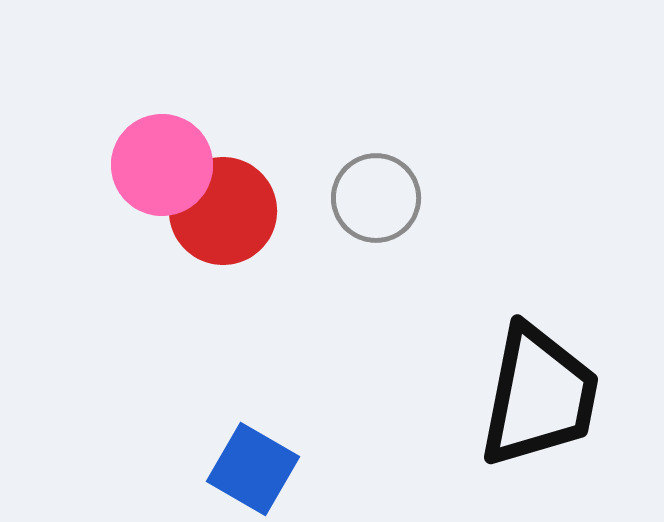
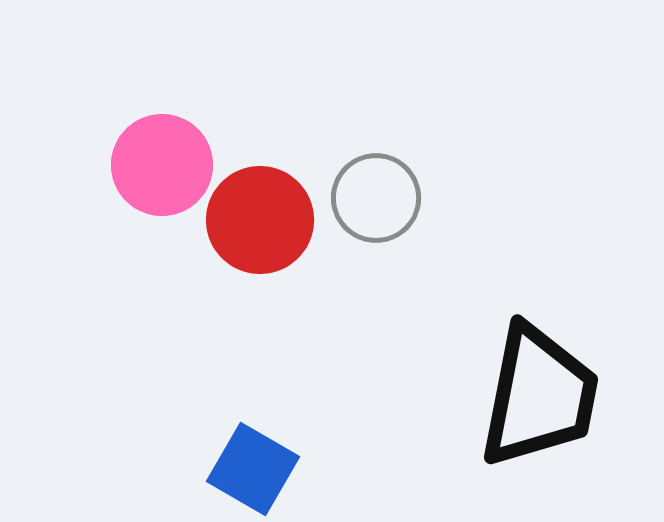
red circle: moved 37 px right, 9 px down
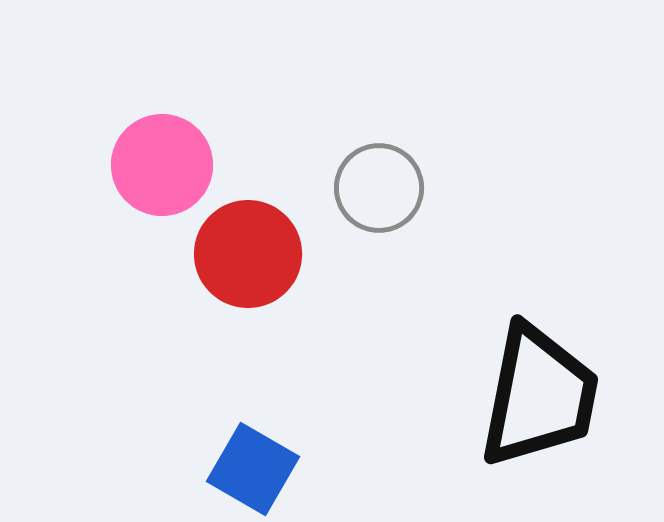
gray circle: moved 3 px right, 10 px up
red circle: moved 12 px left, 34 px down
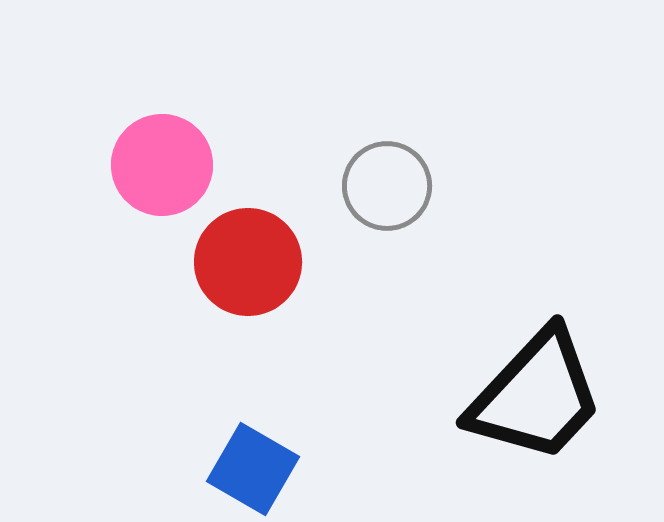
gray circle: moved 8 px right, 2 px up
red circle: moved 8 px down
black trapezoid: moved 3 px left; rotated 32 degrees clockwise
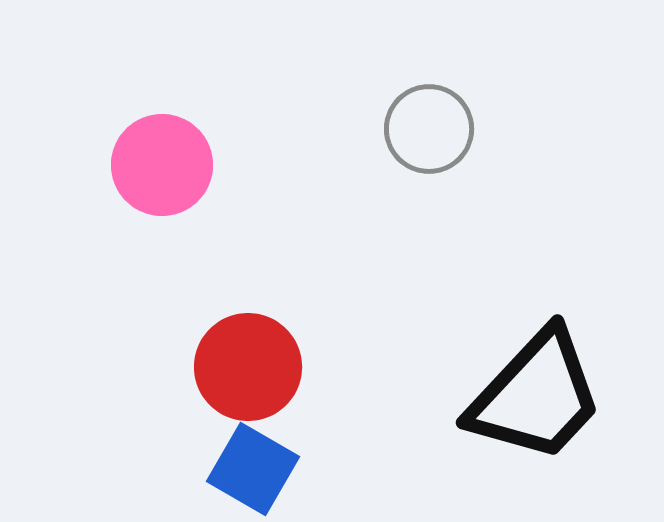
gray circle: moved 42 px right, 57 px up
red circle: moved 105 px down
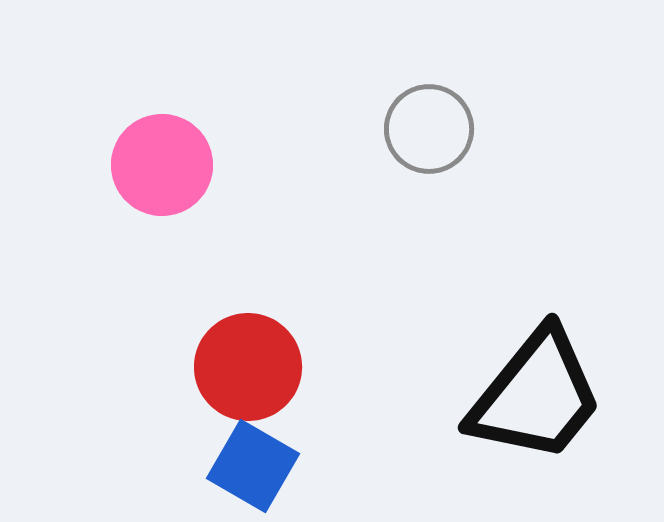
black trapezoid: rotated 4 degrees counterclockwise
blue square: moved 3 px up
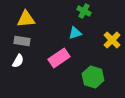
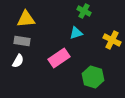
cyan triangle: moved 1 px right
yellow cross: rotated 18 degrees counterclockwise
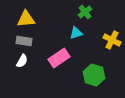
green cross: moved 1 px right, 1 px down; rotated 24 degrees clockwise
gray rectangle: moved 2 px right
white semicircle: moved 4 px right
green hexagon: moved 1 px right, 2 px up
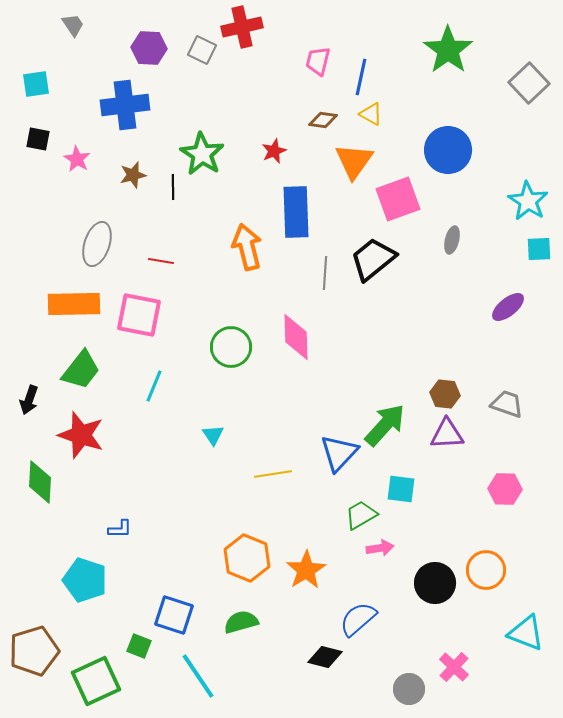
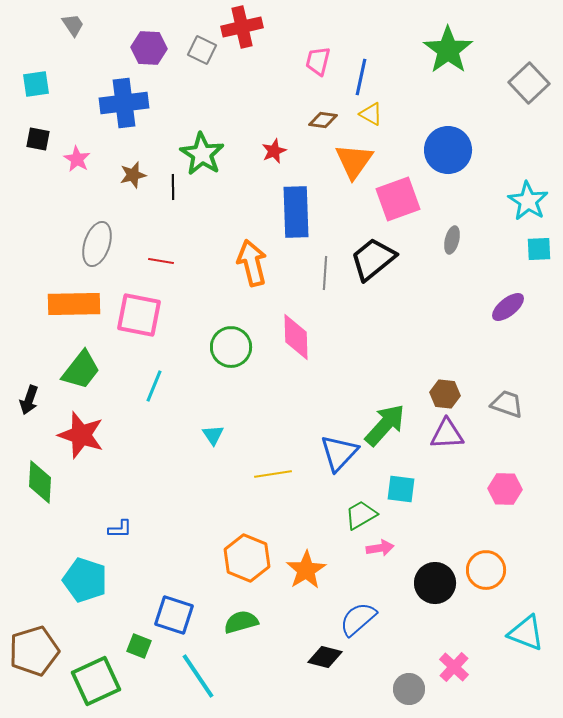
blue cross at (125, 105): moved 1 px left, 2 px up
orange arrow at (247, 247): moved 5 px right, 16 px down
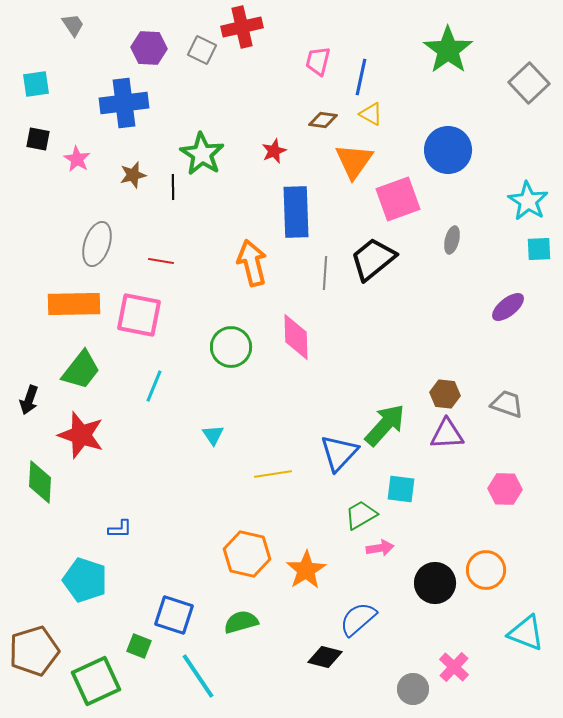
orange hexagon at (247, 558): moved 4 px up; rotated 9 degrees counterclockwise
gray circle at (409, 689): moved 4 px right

********

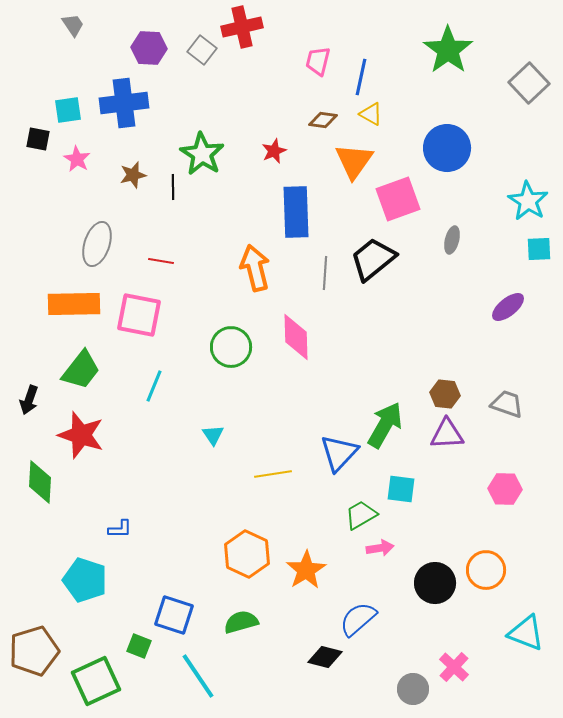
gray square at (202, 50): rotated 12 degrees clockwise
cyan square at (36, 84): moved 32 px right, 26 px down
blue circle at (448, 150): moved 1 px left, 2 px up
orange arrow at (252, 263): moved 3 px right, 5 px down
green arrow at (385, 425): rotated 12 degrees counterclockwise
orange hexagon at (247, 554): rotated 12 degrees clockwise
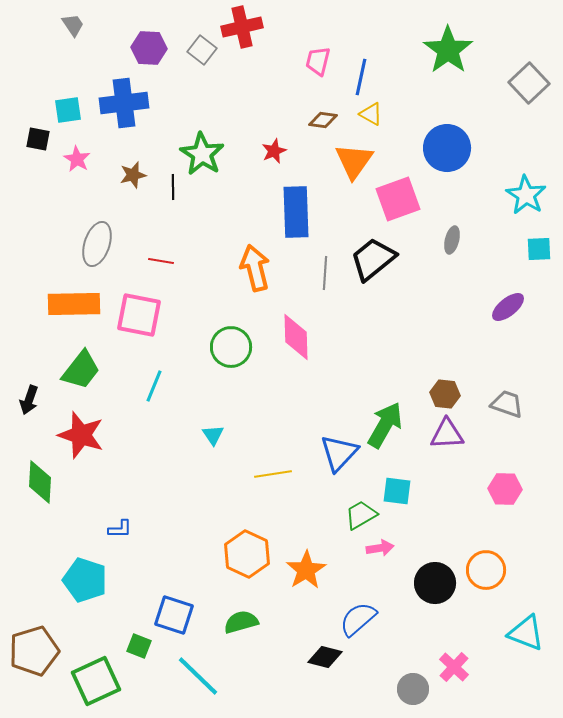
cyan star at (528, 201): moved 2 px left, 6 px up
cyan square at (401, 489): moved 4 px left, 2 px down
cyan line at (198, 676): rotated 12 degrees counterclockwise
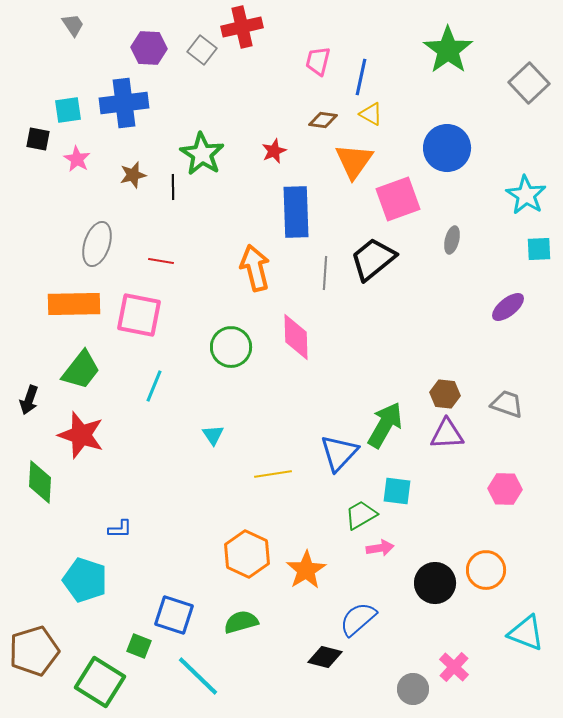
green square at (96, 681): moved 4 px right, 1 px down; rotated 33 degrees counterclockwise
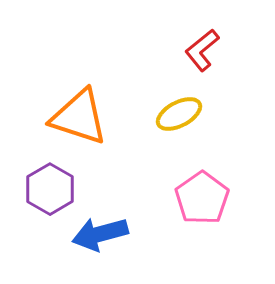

********

Convert the material from the line with "cyan triangle: moved 1 px right" to the line with "green hexagon: moved 1 px right, 2 px up" into a Markdown table with the columns Row and Line, numbering each row and skipping blank lines. Leave the pictures out of the table.

- _COMPLETED TASK_
| Row | Line |
|---|---|
| 1 | cyan triangle: moved 1 px right |
| 2 | yellow cross: rotated 18 degrees counterclockwise |
| 3 | green cross: moved 1 px right, 1 px down; rotated 24 degrees clockwise |
| 4 | gray rectangle: moved 2 px right |
| 5 | white semicircle: moved 4 px right |
| 6 | green hexagon: moved 1 px right, 2 px up |